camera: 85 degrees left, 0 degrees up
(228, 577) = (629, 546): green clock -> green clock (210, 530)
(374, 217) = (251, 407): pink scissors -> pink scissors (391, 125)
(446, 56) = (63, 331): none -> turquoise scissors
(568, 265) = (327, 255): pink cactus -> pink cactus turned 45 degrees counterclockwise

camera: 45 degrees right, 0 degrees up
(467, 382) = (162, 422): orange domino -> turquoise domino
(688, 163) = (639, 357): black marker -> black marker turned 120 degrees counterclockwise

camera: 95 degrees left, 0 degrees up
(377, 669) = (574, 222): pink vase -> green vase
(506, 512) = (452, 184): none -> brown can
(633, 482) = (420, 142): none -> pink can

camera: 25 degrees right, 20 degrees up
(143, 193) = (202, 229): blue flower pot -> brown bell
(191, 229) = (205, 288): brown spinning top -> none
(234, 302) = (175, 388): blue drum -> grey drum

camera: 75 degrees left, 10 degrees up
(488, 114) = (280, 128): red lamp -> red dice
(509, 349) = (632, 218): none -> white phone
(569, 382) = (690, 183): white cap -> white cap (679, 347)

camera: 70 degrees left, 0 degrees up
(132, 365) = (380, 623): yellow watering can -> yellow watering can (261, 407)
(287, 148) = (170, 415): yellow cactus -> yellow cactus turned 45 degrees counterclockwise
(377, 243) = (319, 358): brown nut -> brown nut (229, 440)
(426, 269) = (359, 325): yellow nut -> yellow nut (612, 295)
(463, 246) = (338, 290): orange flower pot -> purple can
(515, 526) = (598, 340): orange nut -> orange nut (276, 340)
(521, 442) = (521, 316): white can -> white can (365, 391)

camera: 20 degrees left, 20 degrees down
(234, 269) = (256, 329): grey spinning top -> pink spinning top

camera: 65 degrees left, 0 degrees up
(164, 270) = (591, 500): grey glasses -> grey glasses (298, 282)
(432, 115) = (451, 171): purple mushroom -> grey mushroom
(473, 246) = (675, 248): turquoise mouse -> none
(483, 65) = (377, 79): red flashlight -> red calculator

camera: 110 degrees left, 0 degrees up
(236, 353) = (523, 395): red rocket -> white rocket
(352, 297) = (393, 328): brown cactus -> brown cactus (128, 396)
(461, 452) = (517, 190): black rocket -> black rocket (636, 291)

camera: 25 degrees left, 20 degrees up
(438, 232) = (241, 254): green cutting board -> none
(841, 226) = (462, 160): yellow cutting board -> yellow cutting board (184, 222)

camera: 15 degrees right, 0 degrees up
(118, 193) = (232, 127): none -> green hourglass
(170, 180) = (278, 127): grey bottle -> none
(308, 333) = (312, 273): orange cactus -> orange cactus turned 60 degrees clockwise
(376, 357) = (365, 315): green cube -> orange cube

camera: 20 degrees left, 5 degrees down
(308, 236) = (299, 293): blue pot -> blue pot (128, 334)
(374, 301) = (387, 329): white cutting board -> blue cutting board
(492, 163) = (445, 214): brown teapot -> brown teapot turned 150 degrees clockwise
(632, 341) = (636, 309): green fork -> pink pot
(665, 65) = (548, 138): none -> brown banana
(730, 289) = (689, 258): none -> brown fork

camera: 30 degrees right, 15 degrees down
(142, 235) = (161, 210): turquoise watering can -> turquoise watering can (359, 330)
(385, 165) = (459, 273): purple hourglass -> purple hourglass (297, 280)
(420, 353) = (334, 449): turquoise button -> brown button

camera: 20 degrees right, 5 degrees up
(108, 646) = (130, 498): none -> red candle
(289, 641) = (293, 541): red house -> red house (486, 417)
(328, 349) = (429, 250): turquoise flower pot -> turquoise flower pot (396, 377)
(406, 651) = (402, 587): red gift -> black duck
----------------------------------------
• _Work item_
Starting at the line that has "camera: 45 degrees right, 0 degrees up" and ending at the line that has "camera: 70 degrees left, 0 degrees up", please write out the lines above exactly, leaving out all others.

• _Answer to this task_
camera: 45 degrees right, 0 degrees up
(467, 382) = (162, 422): orange domino -> turquoise domino
(688, 163) = (639, 357): black marker -> black marker turned 120 degrees counterclockwise

camera: 95 degrees left, 0 degrees up
(377, 669) = (574, 222): pink vase -> green vase
(506, 512) = (452, 184): none -> brown can
(633, 482) = (420, 142): none -> pink can

camera: 25 degrees right, 20 degrees up
(143, 193) = (202, 229): blue flower pot -> brown bell
(191, 229) = (205, 288): brown spinning top -> none
(234, 302) = (175, 388): blue drum -> grey drum

camera: 75 degrees left, 10 degrees up
(488, 114) = (280, 128): red lamp -> red dice
(509, 349) = (632, 218): none -> white phone
(569, 382) = (690, 183): white cap -> white cap (679, 347)

camera: 70 degrees left, 0 degrees up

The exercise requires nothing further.